--- PROBLEM TO SOLVE ---
Repeat exactly the lines of the entries below from the one with "green star: (59, 59) -> (56, 17), moved" through the one with "yellow line: (125, 160) -> (112, 178), moved", both ends included, and nothing else.

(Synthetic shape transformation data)

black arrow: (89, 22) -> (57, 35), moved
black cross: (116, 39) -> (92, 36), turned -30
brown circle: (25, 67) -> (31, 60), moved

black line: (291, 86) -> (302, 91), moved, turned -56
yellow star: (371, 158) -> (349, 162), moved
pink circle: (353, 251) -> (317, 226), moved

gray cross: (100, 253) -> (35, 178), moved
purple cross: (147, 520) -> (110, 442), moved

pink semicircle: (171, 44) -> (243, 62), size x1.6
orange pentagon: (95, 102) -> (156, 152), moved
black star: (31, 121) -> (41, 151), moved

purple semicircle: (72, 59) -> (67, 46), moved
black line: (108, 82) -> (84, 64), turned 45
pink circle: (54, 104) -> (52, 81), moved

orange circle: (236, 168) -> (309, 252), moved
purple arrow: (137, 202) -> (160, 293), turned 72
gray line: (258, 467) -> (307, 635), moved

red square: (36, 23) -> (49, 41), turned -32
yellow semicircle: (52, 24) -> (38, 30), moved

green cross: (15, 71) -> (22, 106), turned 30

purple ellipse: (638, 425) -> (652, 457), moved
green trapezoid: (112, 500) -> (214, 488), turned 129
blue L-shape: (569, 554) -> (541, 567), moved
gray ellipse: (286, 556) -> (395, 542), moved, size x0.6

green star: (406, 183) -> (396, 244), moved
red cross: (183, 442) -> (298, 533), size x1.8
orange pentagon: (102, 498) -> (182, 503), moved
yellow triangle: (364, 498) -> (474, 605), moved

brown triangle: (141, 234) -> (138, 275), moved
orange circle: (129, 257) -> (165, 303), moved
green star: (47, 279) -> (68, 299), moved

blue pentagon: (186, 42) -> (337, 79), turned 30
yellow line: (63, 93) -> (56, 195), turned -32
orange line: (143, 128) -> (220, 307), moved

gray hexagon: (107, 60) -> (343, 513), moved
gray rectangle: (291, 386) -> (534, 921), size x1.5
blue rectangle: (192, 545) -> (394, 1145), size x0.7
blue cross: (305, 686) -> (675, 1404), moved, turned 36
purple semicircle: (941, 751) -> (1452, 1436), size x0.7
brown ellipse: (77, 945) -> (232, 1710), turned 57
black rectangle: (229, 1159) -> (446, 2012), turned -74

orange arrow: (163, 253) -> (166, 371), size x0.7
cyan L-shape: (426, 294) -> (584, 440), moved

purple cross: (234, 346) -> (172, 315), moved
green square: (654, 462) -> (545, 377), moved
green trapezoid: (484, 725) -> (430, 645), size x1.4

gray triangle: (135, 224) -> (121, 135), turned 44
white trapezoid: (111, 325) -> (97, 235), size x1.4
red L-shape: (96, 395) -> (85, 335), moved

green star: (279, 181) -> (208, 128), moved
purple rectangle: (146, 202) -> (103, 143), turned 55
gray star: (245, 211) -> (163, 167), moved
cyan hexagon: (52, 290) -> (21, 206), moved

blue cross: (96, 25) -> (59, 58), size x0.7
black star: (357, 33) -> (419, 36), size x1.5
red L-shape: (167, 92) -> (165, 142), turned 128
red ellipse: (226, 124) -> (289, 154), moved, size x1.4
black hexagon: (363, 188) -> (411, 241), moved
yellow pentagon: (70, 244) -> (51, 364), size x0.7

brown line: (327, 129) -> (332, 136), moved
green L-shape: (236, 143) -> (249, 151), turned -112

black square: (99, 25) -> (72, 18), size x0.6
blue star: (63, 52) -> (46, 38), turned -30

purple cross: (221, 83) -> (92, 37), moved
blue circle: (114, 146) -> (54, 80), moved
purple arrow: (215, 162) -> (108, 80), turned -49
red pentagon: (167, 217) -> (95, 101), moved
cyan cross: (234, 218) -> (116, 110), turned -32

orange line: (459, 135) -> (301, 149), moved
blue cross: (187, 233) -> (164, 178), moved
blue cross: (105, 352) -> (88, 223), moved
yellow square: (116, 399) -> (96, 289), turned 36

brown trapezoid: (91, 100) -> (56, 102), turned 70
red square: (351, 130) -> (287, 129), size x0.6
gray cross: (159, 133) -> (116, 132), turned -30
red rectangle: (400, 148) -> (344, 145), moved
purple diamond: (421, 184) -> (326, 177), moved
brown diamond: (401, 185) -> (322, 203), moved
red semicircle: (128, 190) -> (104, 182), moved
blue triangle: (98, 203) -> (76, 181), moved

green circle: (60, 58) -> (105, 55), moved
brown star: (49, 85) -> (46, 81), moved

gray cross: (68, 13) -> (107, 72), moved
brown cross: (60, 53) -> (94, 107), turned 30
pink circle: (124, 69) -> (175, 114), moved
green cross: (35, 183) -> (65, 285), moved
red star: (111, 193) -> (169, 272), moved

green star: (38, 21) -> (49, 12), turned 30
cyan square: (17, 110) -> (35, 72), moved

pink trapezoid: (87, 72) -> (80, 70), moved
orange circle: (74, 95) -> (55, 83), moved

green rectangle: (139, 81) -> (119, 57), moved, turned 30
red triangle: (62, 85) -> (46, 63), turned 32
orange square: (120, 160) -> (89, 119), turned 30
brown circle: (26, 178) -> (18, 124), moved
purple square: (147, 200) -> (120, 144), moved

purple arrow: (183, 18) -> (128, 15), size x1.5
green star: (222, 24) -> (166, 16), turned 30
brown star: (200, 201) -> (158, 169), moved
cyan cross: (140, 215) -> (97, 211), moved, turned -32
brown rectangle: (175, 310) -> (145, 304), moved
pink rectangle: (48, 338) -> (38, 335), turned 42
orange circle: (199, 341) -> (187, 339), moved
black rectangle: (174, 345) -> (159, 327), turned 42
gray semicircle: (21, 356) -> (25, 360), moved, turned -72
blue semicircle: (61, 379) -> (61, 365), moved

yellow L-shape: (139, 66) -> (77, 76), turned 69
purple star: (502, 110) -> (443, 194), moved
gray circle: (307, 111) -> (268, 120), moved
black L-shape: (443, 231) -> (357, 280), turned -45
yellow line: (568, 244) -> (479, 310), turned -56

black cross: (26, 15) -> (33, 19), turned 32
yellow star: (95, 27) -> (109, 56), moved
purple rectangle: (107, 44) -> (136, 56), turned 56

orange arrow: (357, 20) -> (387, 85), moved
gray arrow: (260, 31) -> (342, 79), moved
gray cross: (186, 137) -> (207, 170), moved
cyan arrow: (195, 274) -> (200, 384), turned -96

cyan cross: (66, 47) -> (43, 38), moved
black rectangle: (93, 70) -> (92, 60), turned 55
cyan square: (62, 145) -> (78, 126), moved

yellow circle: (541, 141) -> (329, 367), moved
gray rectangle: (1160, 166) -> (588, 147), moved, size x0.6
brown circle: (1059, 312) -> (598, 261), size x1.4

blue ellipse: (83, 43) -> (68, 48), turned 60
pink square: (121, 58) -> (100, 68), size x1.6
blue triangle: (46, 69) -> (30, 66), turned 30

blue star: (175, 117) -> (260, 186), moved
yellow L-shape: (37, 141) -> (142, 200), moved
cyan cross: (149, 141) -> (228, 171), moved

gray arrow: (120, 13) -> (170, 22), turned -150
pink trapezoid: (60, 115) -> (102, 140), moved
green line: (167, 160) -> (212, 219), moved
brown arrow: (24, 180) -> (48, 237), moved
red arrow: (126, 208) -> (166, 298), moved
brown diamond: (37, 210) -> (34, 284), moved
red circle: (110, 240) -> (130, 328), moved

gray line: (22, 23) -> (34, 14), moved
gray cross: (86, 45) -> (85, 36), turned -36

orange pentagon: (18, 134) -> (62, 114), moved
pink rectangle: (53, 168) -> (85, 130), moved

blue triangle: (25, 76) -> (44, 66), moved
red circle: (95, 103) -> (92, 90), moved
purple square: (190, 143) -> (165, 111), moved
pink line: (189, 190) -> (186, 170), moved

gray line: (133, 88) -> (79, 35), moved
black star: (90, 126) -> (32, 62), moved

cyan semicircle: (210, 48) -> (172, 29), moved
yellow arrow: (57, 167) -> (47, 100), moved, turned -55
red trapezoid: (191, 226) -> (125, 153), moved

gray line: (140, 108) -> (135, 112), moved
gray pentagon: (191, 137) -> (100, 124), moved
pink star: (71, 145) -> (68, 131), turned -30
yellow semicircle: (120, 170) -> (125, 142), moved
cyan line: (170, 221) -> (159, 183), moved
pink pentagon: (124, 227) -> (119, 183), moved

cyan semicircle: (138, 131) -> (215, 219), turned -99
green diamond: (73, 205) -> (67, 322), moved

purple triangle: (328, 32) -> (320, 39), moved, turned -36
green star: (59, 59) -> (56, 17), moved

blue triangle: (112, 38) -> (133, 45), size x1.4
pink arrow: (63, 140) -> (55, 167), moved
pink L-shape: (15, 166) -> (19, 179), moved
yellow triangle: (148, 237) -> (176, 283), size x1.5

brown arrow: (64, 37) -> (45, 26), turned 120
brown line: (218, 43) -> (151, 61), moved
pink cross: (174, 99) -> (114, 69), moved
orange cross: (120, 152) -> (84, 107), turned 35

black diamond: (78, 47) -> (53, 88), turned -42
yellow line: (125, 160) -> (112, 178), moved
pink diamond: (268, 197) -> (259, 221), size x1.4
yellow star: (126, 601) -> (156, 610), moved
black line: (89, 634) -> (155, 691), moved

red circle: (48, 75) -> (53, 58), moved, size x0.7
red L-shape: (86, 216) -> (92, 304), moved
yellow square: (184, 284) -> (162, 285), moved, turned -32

--- COMPLETED TASK ---
green star: (59, 59) -> (56, 17), moved

blue triangle: (112, 38) -> (133, 45), size x1.4
pink arrow: (63, 140) -> (55, 167), moved
pink L-shape: (15, 166) -> (19, 179), moved
yellow triangle: (148, 237) -> (176, 283), size x1.5

brown arrow: (64, 37) -> (45, 26), turned 120
brown line: (218, 43) -> (151, 61), moved
pink cross: (174, 99) -> (114, 69), moved
orange cross: (120, 152) -> (84, 107), turned 35

black diamond: (78, 47) -> (53, 88), turned -42
yellow line: (125, 160) -> (112, 178), moved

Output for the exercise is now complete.